(PROBLEM REQUIREMENTS) Copy the lines below verbatim, but only from the line containing "op=moved; was=game pawn" through the end of the data.

(EXTRACTED RECORDS)
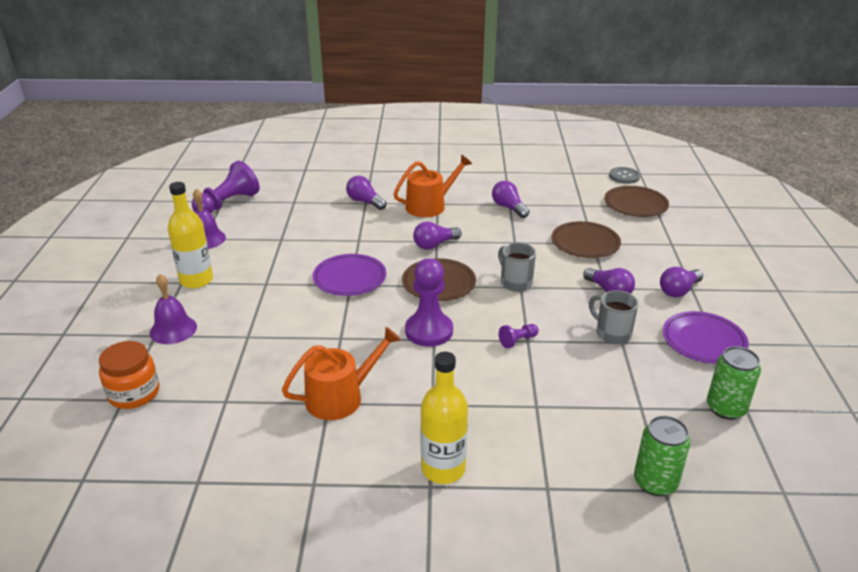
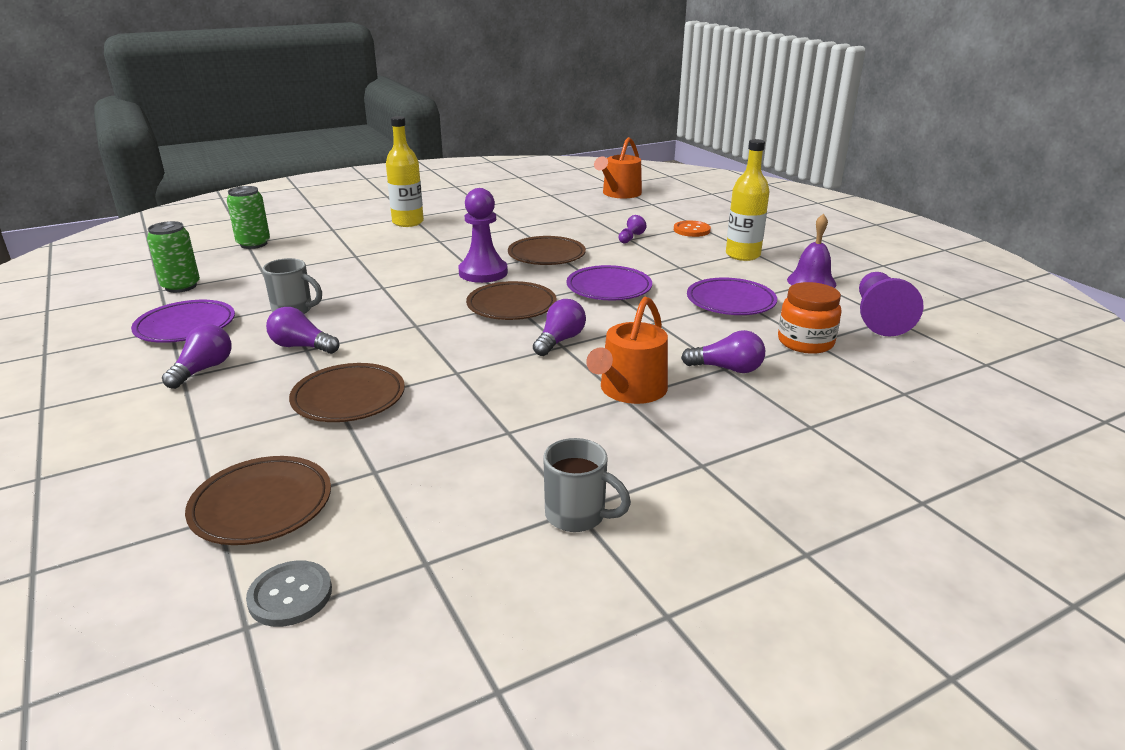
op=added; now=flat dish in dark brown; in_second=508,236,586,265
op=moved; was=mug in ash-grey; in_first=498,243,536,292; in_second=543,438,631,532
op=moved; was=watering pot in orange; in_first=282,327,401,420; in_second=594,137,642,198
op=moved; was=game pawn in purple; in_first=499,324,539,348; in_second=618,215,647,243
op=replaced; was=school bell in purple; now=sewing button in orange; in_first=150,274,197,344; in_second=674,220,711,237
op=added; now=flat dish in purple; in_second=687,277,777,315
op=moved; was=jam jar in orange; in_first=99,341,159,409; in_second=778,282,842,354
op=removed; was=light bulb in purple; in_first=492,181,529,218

(WRITTEN SOLUTION)
op=moved; was=game pawn in purple; in_first=499,324,539,348; in_second=618,215,647,243
op=replaced; was=school bell in purple; now=sewing button in orange; in_first=150,274,197,344; in_second=674,220,711,237
op=added; now=flat dish in purple; in_second=687,277,777,315
op=moved; was=jam jar in orange; in_first=99,341,159,409; in_second=778,282,842,354
op=removed; was=light bulb in purple; in_first=492,181,529,218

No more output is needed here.